--- TASK DIRECTIONS ---
Pull from the data below each line where the word "degrees" occurs, and copy it.

--- DATA FOR REVIEW ---
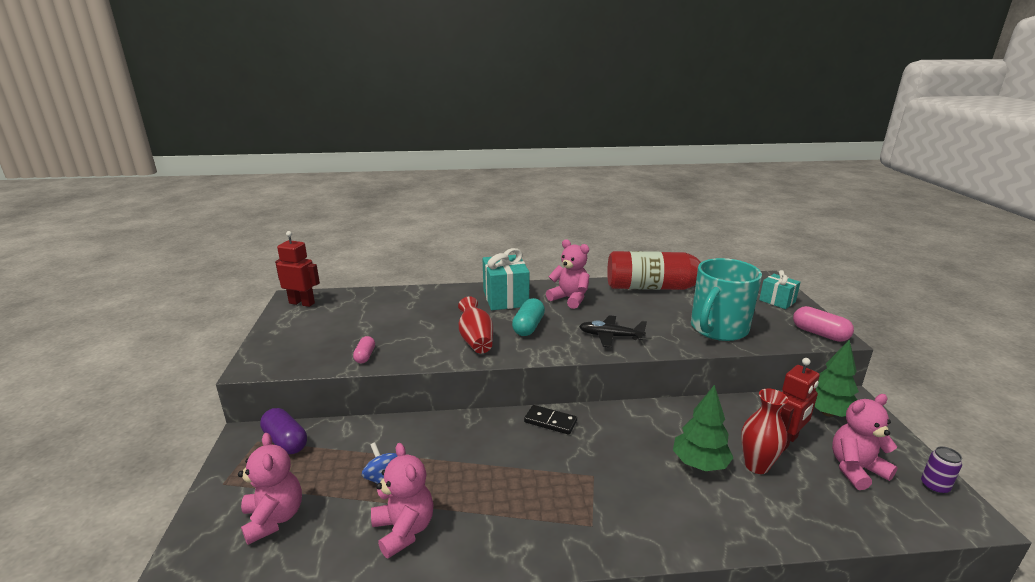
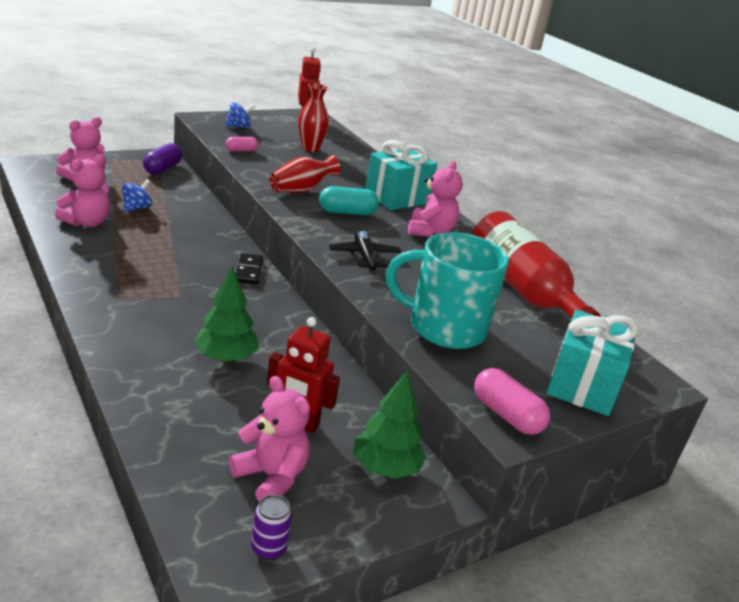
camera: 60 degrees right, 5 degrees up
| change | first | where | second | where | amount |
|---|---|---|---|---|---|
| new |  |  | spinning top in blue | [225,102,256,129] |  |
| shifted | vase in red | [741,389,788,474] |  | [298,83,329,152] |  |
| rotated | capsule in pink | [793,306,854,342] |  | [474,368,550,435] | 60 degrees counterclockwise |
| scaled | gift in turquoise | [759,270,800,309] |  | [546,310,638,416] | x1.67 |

--- ANSWER SECTION ---
camera: 60 degrees right, 5 degrees up
| rotated | capsule in pink | [793,306,854,342] |  | [474,368,550,435] | 60 degrees counterclockwise |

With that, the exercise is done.